| Aim of the task |
From the entries that follow, copy every line with the word "degrees".

*** Opening The data ***

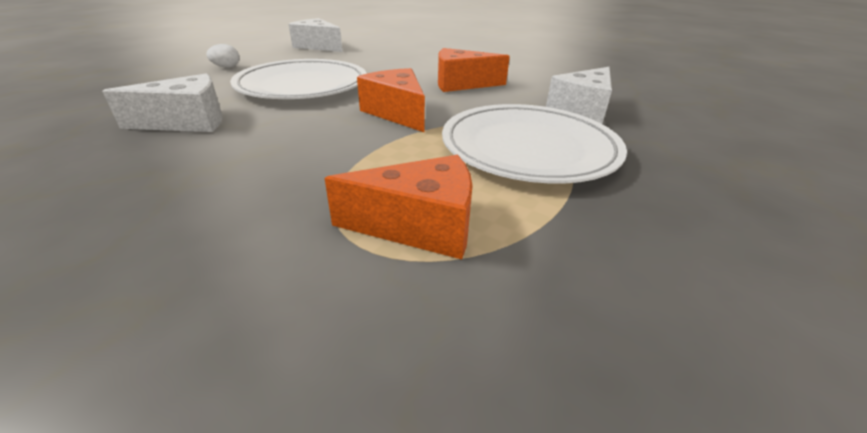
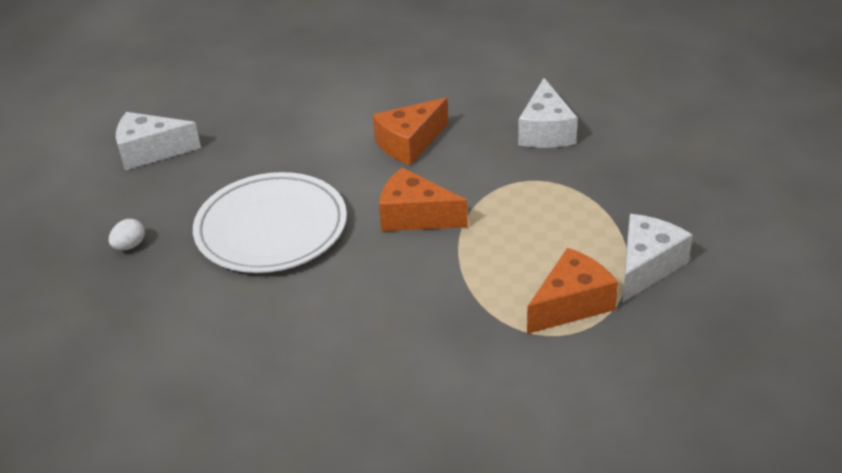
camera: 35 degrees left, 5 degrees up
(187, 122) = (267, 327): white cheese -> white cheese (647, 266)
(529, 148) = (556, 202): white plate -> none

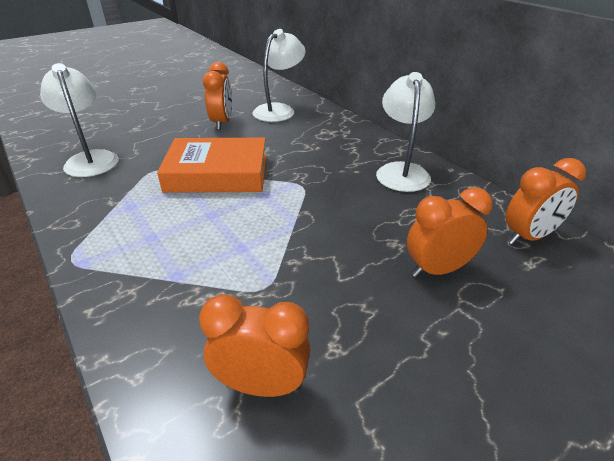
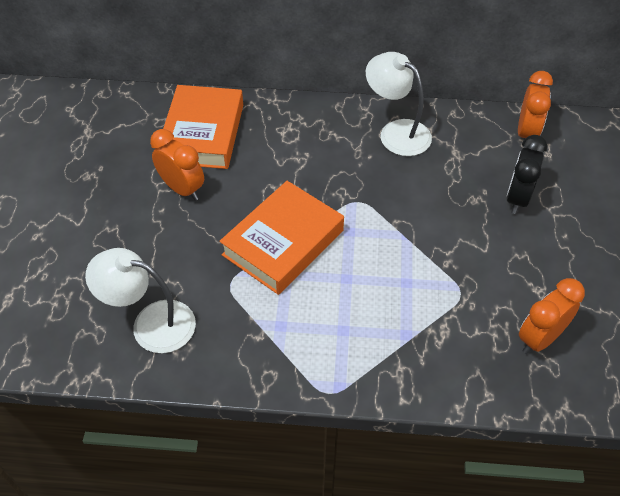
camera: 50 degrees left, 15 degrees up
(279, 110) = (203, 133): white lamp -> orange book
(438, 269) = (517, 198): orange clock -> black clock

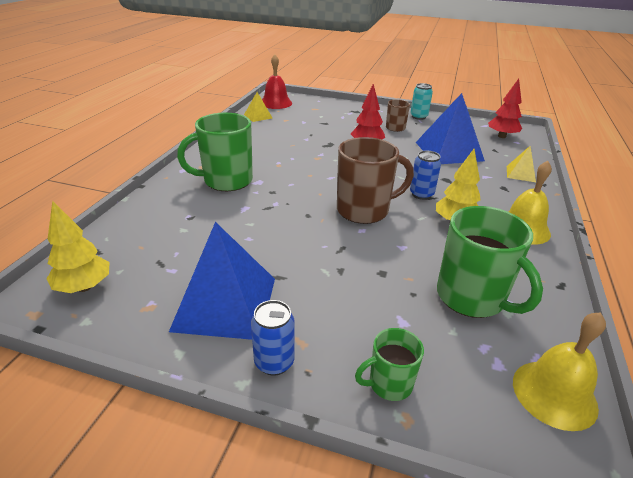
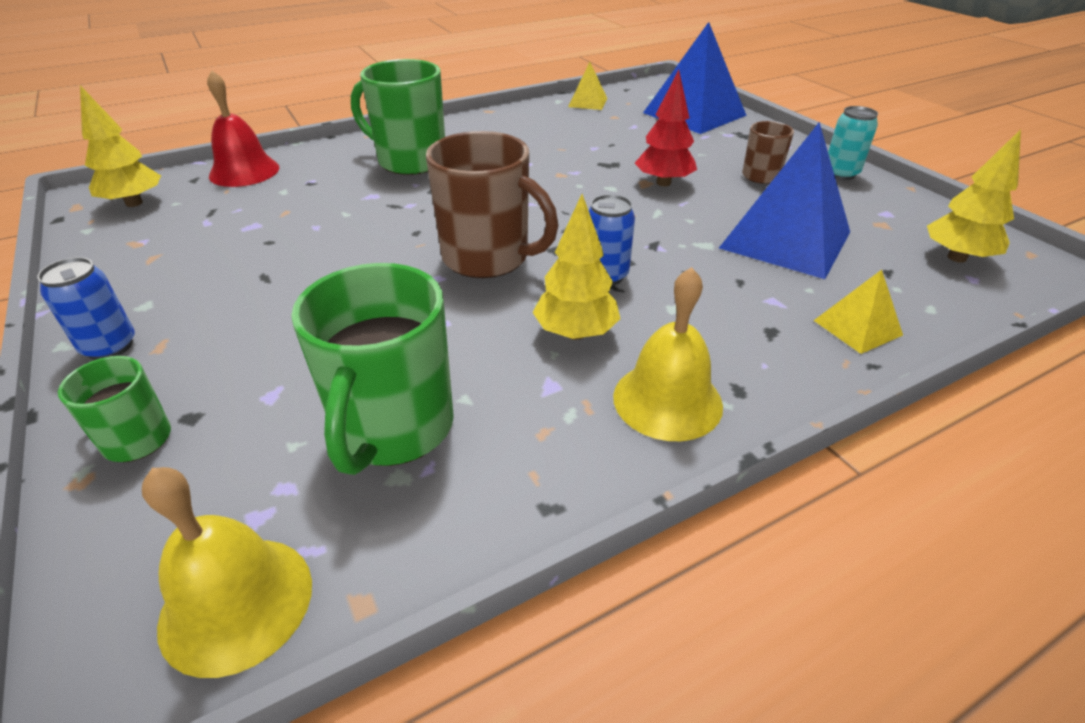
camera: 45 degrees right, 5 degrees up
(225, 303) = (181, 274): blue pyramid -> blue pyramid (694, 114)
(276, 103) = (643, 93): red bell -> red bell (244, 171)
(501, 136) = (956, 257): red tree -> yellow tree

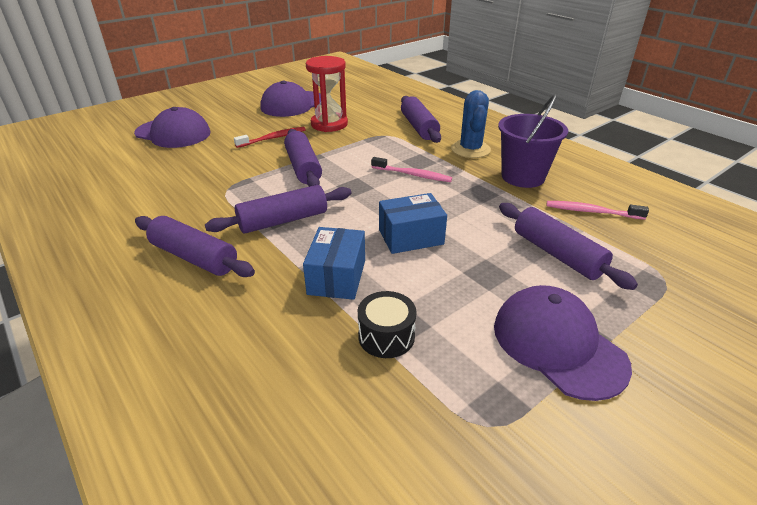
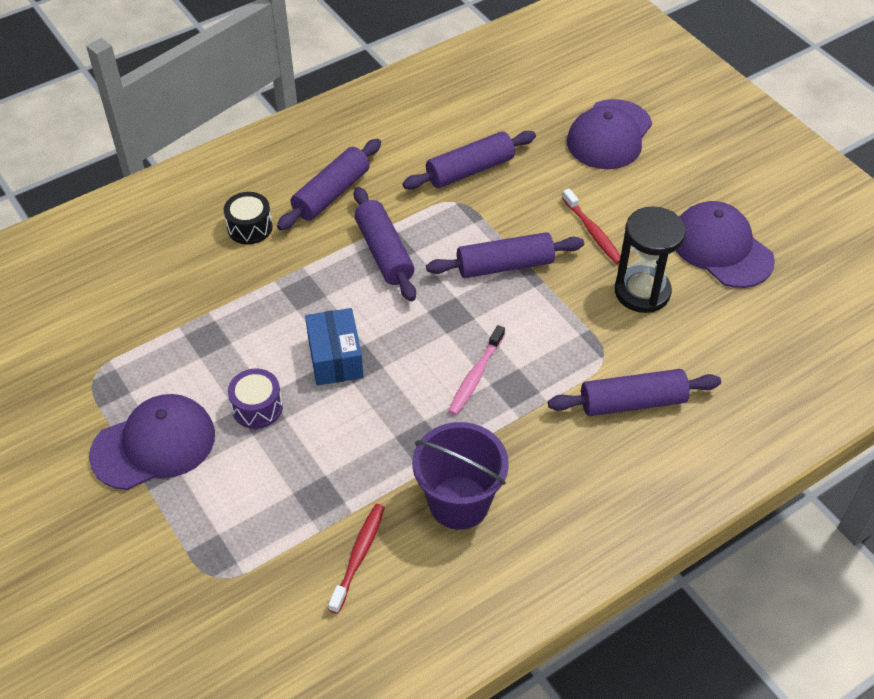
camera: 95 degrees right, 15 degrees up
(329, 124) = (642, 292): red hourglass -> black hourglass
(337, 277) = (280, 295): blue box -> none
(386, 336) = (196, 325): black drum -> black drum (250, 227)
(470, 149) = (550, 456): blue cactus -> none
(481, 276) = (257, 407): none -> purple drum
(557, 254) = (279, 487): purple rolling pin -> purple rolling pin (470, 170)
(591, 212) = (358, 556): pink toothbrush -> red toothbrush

*** Closing The data ***

| Solved problem |
camera: 35 degrees left, 5 degrees up
camera: 50 degrees left, 15 degrees up
camera: 45 degrees right, 5 degrees up
camera: 95 degrees right, 15 degrees up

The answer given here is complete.